Read the listing and extract each line that includes the word "purple".

Data section
================

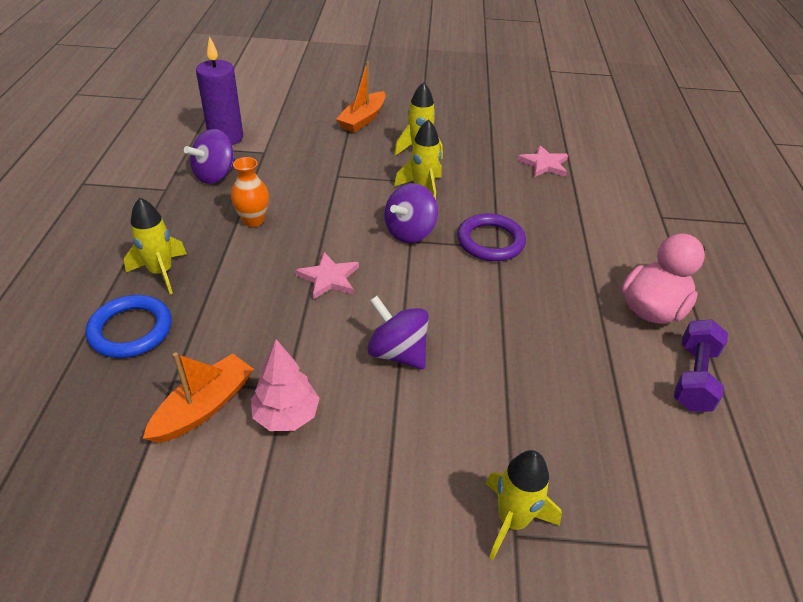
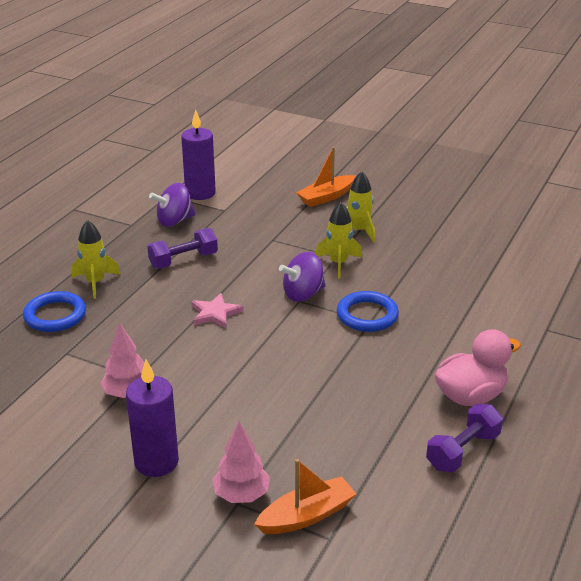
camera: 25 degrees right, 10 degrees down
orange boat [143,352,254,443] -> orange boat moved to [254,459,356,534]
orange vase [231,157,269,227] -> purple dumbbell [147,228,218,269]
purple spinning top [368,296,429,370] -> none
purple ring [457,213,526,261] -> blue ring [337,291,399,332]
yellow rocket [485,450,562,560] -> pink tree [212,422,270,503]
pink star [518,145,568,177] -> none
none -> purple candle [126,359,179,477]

================

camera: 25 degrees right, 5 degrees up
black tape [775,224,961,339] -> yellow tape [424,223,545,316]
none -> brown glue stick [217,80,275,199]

================

Answer section
orange vase [231,157,269,227] -> purple dumbbell [147,228,218,269]
purple spinning top [368,296,429,370] -> none
purple ring [457,213,526,261] -> blue ring [337,291,399,332]
none -> purple candle [126,359,179,477]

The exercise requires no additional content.